YOUR TASK | Using the records that appear below, write out exactly the lines from the one with "black battery [323,52,352,105]" through the one with "turquoise donut [464,184,530,230]", keeping both end lines.

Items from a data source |
------------

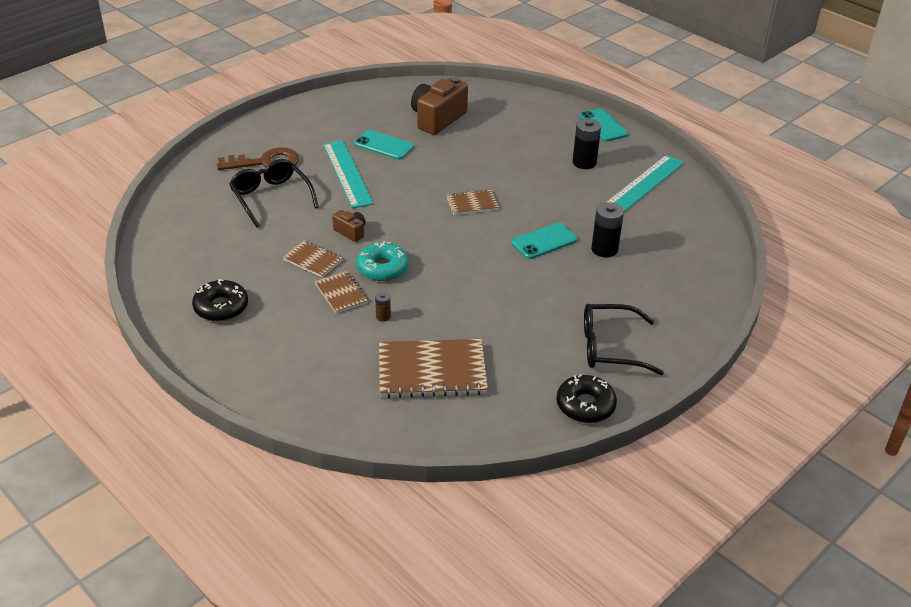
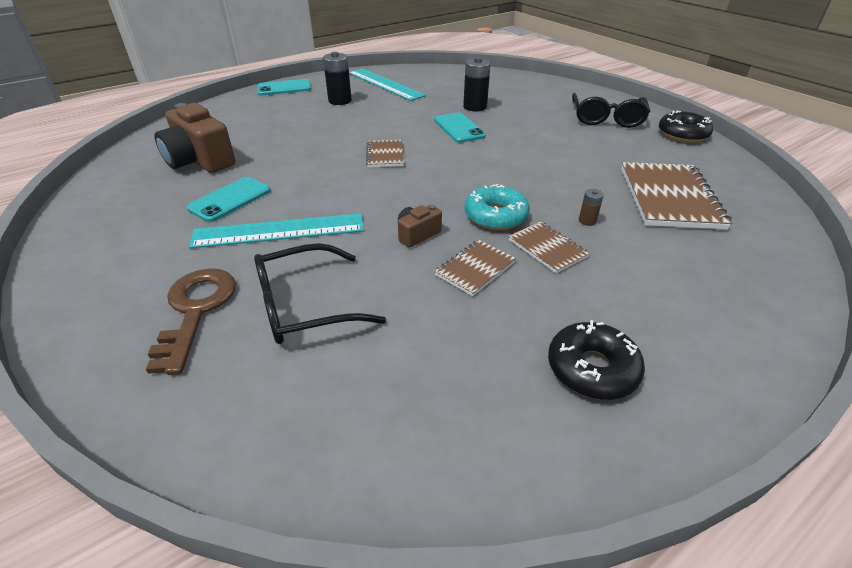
camera: 80 degrees left, 0 degrees up
brown notebook [315,271,368,313] -> brown notebook turned 75 degrees clockwise [509,221,590,273]

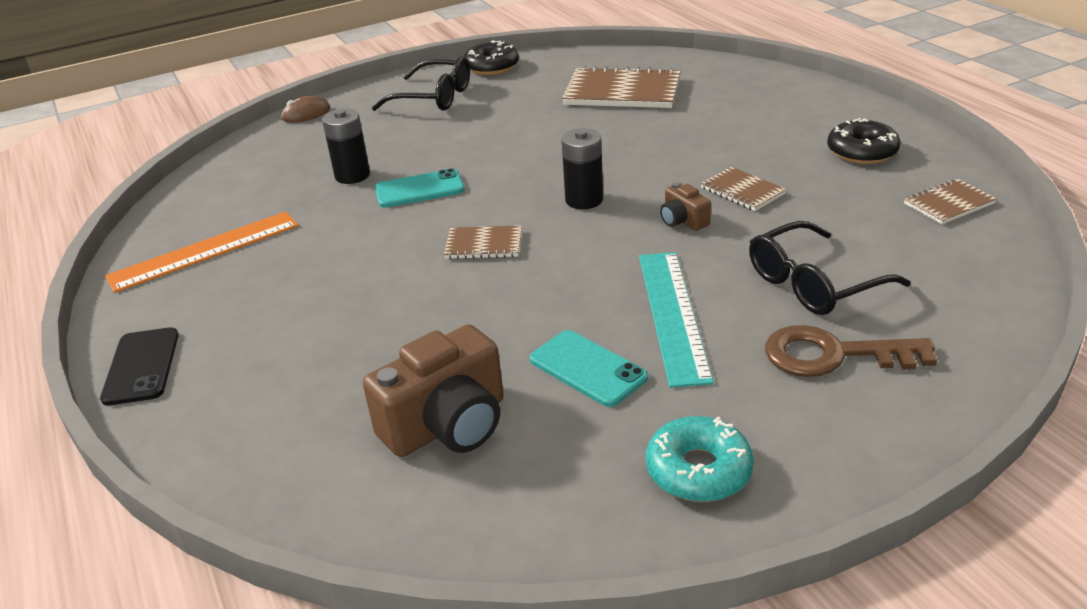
camera: 80 degrees left, 5 degrees down
black glasses [254,243,386,344] -> black glasses turned 75 degrees clockwise [749,221,911,315]
turquoise phone [258,79,312,95] -> black phone [100,327,179,405]
black battery [323,52,352,105] -> black battery moved to [561,128,603,209]
turquoise ruler [349,68,426,101] -> orange ruler [105,211,298,293]
turquoise donut [464,184,530,230] -> turquoise donut moved to [646,416,754,502]
brown notebook [509,221,590,273] -> brown notebook moved to [904,179,997,224]
brown battery [579,189,604,226] -> none
none -> brown mouse [281,96,331,123]

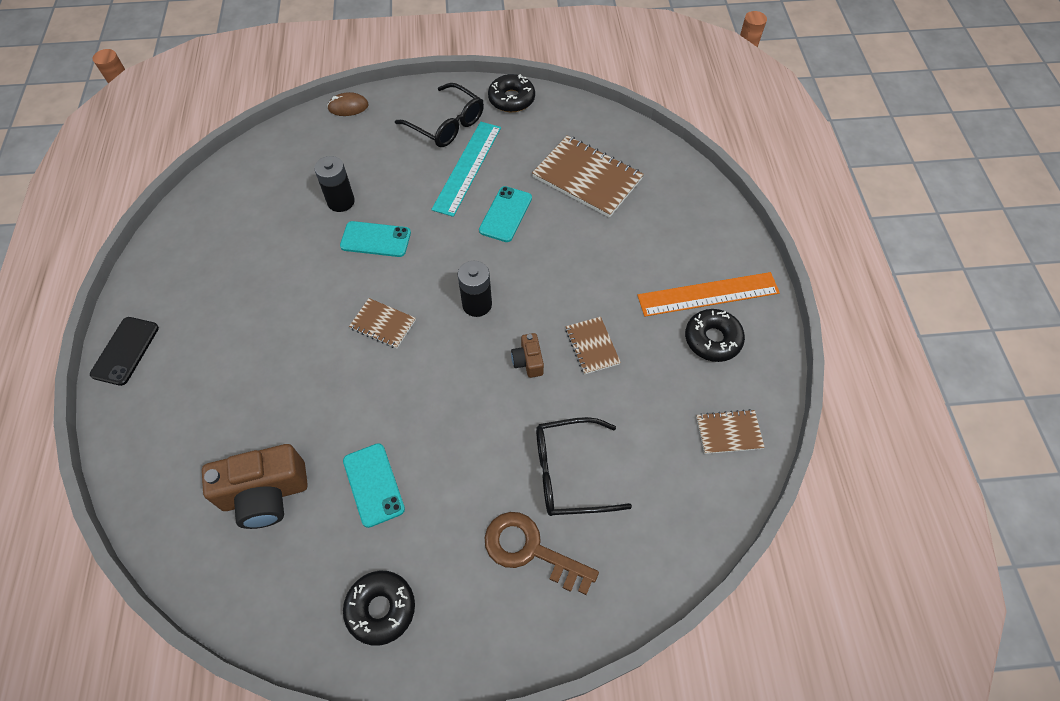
camera: 20 degrees right, 25 degrees up
orange ruler [105,211,298,293] -> orange ruler moved to [637,272,780,317]
turquoise ruler [639,252,714,388] -> turquoise ruler moved to [431,122,501,217]
turquoise donut [646,416,754,502] -> black donut [343,571,415,646]
none -> turquoise phone [479,186,532,242]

------------

RESPONSE AREA |
black battery [323,52,352,105] -> black battery moved to [561,128,603,209]
turquoise ruler [349,68,426,101] -> orange ruler [105,211,298,293]
turquoise donut [464,184,530,230] -> turquoise donut moved to [646,416,754,502]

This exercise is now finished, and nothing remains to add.